§ **Prompt**
Restate every line of the data word for word, except for the images.

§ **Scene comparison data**
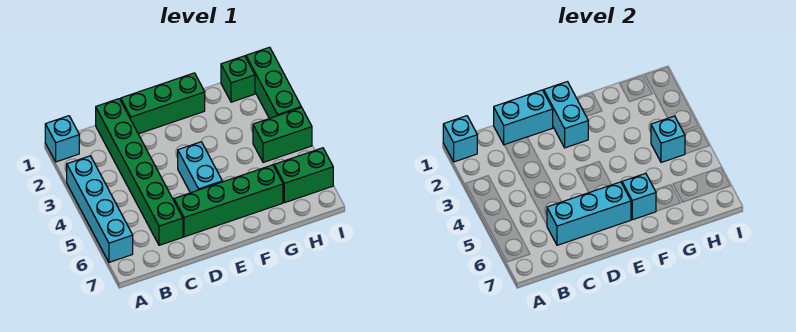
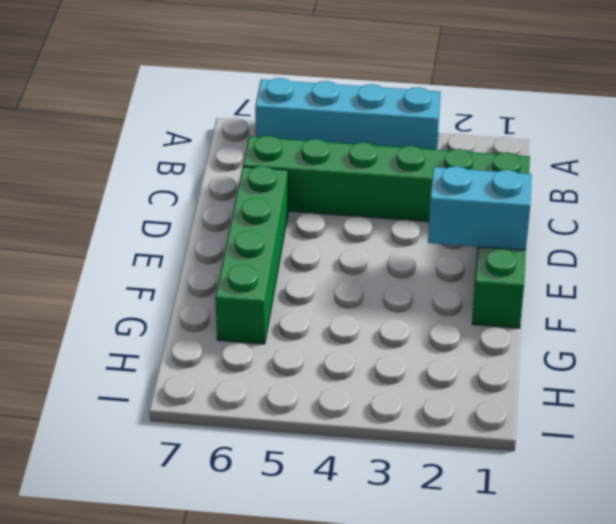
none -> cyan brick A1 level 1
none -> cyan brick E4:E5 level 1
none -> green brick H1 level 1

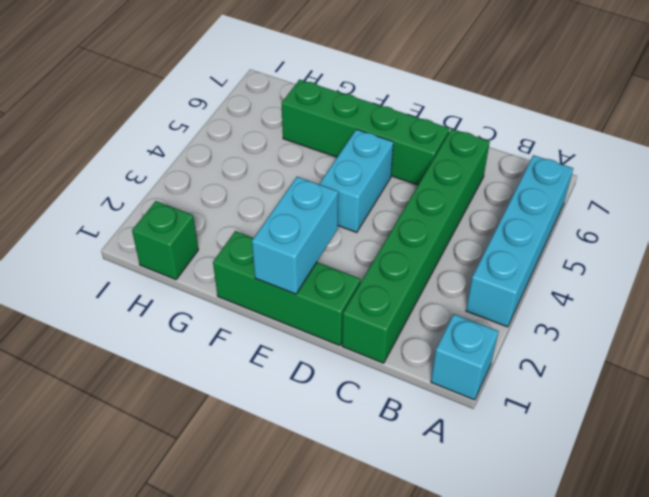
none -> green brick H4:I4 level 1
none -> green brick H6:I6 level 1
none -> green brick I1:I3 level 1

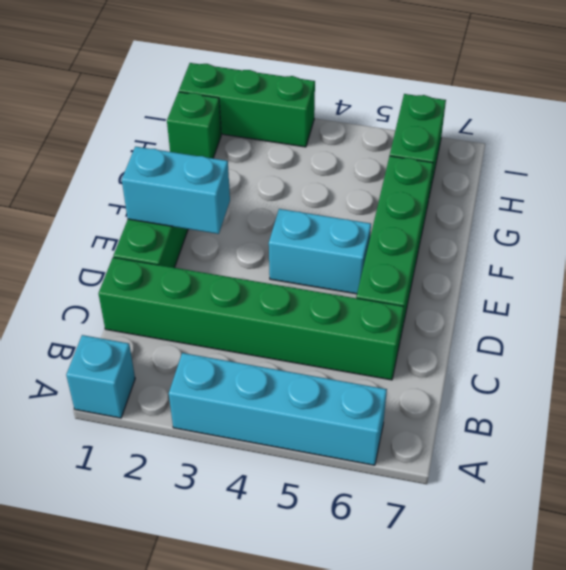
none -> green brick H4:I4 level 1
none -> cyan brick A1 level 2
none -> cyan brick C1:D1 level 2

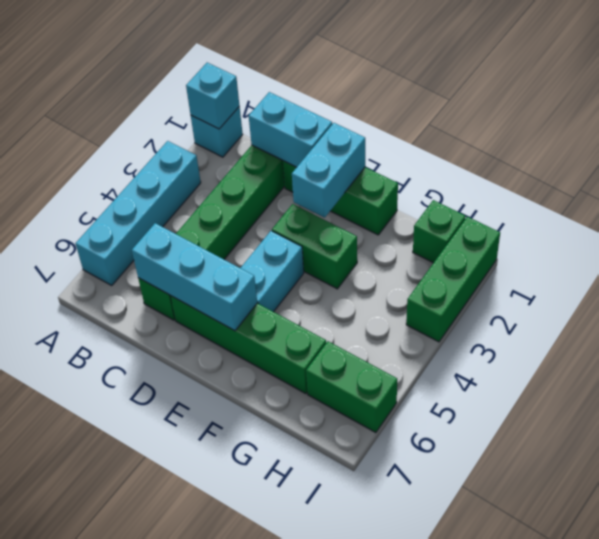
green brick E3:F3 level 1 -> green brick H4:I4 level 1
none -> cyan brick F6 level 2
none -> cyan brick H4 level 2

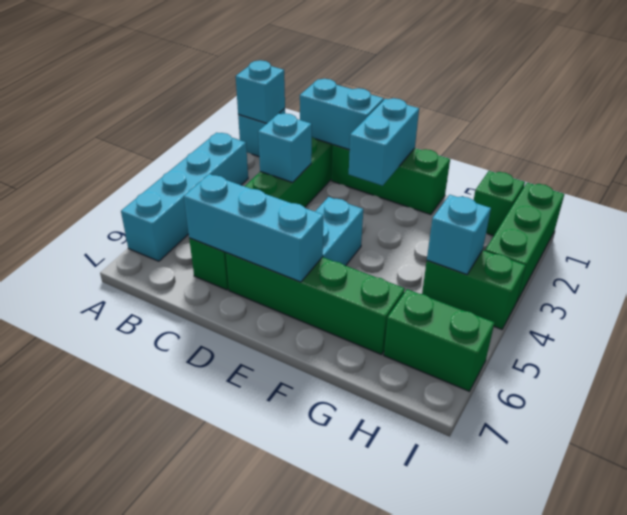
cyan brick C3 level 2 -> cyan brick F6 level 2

§ **Written reply**
none -> cyan brick A1 level 1
none -> cyan brick E4:E5 level 1
none -> green brick H1 level 1

none -> green brick H4:I4 level 1
none -> green brick H6:I6 level 1
none -> green brick I1:I3 level 1

none -> green brick H4:I4 level 1
none -> cyan brick A1 level 2
none -> cyan brick C1:D1 level 2

green brick E3:F3 level 1 -> green brick H4:I4 level 1
none -> cyan brick F6 level 2
none -> cyan brick H4 level 2

cyan brick C3 level 2 -> cyan brick F6 level 2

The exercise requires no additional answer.